* _Dataset items_
□ □ □ □ □ □ □

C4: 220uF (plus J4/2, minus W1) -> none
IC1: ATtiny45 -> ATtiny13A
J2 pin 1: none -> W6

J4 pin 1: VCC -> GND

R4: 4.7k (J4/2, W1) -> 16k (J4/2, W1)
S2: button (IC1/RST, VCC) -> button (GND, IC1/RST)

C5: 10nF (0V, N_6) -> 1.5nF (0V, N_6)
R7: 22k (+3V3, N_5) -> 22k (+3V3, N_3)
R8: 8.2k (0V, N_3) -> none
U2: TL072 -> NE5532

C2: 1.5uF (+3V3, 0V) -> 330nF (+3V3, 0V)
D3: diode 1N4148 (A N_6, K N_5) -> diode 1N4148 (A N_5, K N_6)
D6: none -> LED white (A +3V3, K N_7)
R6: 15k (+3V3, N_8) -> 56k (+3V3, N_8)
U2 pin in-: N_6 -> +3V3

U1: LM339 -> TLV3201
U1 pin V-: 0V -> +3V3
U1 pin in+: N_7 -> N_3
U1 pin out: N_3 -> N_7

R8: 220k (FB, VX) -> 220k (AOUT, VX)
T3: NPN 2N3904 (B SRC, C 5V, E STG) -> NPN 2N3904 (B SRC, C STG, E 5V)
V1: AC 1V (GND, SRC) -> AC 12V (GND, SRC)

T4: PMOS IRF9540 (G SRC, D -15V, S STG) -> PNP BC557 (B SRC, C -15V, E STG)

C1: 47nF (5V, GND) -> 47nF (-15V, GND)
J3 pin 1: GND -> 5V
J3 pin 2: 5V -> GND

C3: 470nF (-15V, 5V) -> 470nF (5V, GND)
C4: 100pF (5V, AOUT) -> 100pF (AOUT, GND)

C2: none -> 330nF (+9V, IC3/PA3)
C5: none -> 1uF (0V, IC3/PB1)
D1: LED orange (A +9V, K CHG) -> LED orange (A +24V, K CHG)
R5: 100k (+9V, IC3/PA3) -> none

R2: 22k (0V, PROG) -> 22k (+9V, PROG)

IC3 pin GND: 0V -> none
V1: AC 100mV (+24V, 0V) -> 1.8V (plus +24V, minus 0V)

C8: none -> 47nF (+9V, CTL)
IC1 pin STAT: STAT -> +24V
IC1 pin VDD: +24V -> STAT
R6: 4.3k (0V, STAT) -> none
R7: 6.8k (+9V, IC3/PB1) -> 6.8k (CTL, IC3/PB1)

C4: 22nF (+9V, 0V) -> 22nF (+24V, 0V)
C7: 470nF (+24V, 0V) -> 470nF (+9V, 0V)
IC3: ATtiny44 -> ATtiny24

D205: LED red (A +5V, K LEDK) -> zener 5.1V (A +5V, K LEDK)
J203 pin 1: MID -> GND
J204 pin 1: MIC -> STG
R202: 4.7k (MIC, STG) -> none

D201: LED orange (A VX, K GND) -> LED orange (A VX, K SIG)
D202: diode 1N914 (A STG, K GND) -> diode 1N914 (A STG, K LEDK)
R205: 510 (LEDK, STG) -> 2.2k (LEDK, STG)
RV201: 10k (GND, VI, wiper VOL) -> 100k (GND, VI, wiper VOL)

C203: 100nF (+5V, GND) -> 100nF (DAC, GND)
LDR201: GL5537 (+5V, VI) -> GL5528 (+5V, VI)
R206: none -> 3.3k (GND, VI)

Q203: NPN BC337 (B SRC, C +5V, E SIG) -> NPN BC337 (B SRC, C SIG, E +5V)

□ □ □ □ □ □ □

* _WHAT YOU HAVE TO DO_
Each entry above is to be transcribed exactly as it was written.

* _SOLUTION BELOW_
C4: 220uF (plus J4/2, minus W1) -> none
IC1: ATtiny45 -> ATtiny13A
J2 pin 1: none -> W6

J4 pin 1: VCC -> GND

R4: 4.7k (J4/2, W1) -> 16k (J4/2, W1)
S2: button (IC1/RST, VCC) -> button (GND, IC1/RST)

C5: 10nF (0V, N_6) -> 1.5nF (0V, N_6)
R7: 22k (+3V3, N_5) -> 22k (+3V3, N_3)
R8: 8.2k (0V, N_3) -> none
U2: TL072 -> NE5532

C2: 1.5uF (+3V3, 0V) -> 330nF (+3V3, 0V)
D3: diode 1N4148 (A N_6, K N_5) -> diode 1N4148 (A N_5, K N_6)
D6: none -> LED white (A +3V3, K N_7)
R6: 15k (+3V3, N_8) -> 56k (+3V3, N_8)
U2 pin in-: N_6 -> +3V3

U1: LM339 -> TLV3201
U1 pin V-: 0V -> +3V3
U1 pin in+: N_7 -> N_3
U1 pin out: N_3 -> N_7

R8: 220k (FB, VX) -> 220k (AOUT, VX)
T3: NPN 2N3904 (B SRC, C 5V, E STG) -> NPN 2N3904 (B SRC, C STG, E 5V)
V1: AC 1V (GND, SRC) -> AC 12V (GND, SRC)

T4: PMOS IRF9540 (G SRC, D -15V, S STG) -> PNP BC557 (B SRC, C -15V, E STG)

C1: 47nF (5V, GND) -> 47nF (-15V, GND)
J3 pin 1: GND -> 5V
J3 pin 2: 5V -> GND

C3: 470nF (-15V, 5V) -> 470nF (5V, GND)
C4: 100pF (5V, AOUT) -> 100pF (AOUT, GND)

C2: none -> 330nF (+9V, IC3/PA3)
C5: none -> 1uF (0V, IC3/PB1)
D1: LED orange (A +9V, K CHG) -> LED orange (A +24V, K CHG)
R5: 100k (+9V, IC3/PA3) -> none

R2: 22k (0V, PROG) -> 22k (+9V, PROG)

IC3 pin GND: 0V -> none
V1: AC 100mV (+24V, 0V) -> 1.8V (plus +24V, minus 0V)

C8: none -> 47nF (+9V, CTL)
IC1 pin STAT: STAT -> +24V
IC1 pin VDD: +24V -> STAT
R6: 4.3k (0V, STAT) -> none
R7: 6.8k (+9V, IC3/PB1) -> 6.8k (CTL, IC3/PB1)

C4: 22nF (+9V, 0V) -> 22nF (+24V, 0V)
C7: 470nF (+24V, 0V) -> 470nF (+9V, 0V)
IC3: ATtiny44 -> ATtiny24

D205: LED red (A +5V, K LEDK) -> zener 5.1V (A +5V, K LEDK)
J203 pin 1: MID -> GND
J204 pin 1: MIC -> STG
R202: 4.7k (MIC, STG) -> none

D201: LED orange (A VX, K GND) -> LED orange (A VX, K SIG)
D202: diode 1N914 (A STG, K GND) -> diode 1N914 (A STG, K LEDK)
R205: 510 (LEDK, STG) -> 2.2k (LEDK, STG)
RV201: 10k (GND, VI, wiper VOL) -> 100k (GND, VI, wiper VOL)

C203: 100nF (+5V, GND) -> 100nF (DAC, GND)
LDR201: GL5537 (+5V, VI) -> GL5528 (+5V, VI)
R206: none -> 3.3k (GND, VI)

Q203: NPN BC337 (B SRC, C +5V, E SIG) -> NPN BC337 (B SRC, C SIG, E +5V)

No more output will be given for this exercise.